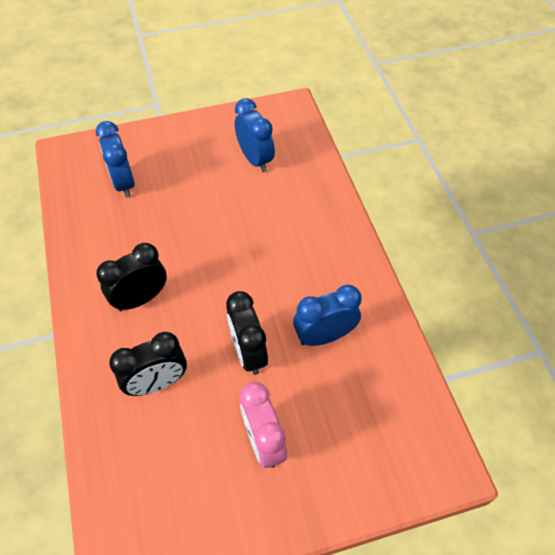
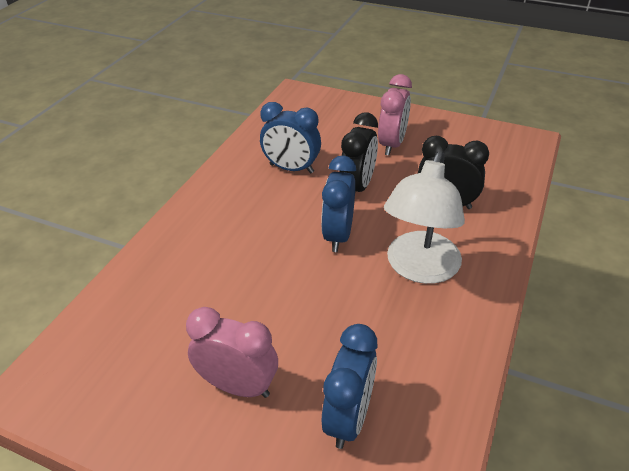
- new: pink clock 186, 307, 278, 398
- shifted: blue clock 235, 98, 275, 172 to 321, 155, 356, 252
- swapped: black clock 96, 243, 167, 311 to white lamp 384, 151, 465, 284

■ Assignment:
The reply must consist solely of the lines from the one containing "- shifted: blue" through the last line of the data, reproduced exactly.

■ Solution for this problem:
- shifted: blue clock 235, 98, 275, 172 to 321, 155, 356, 252
- swapped: black clock 96, 243, 167, 311 to white lamp 384, 151, 465, 284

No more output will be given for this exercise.